Raw data Block Start

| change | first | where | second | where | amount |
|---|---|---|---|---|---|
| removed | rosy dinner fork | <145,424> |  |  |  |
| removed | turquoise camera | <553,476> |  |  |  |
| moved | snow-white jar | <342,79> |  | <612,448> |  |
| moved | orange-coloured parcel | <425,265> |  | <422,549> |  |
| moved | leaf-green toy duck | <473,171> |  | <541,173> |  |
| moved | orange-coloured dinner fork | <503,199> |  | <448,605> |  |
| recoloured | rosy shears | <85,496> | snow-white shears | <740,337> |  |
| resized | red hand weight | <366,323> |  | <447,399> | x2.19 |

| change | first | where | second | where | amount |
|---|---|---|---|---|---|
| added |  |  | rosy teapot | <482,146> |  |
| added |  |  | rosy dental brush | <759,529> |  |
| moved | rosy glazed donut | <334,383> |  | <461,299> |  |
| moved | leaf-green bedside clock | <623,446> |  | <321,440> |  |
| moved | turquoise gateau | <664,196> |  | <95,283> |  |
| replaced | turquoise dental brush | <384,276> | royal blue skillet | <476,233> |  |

Raw data Block End
Raw data Block Start

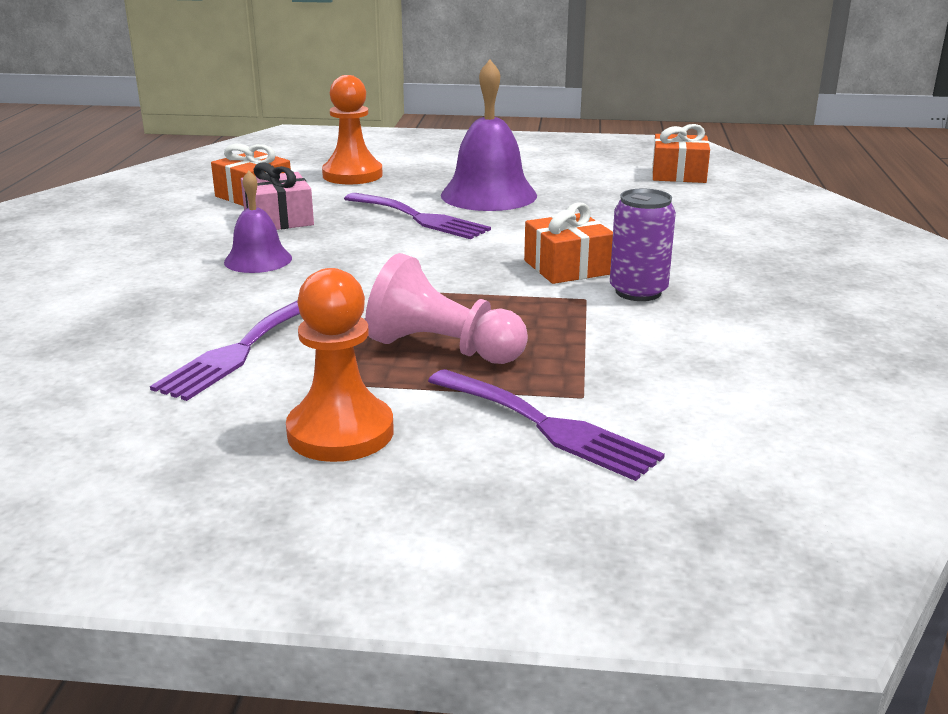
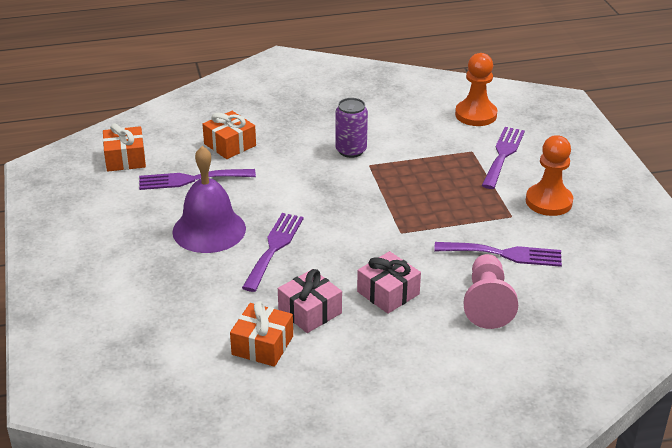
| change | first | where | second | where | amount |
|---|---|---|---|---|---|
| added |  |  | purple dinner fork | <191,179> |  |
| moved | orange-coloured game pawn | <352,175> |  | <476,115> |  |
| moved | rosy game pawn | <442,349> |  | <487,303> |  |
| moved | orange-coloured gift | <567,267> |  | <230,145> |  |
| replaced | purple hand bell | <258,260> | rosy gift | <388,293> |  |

Raw data Block End

Give the number of lines in the listing above that contain "removed", and nothing else.

2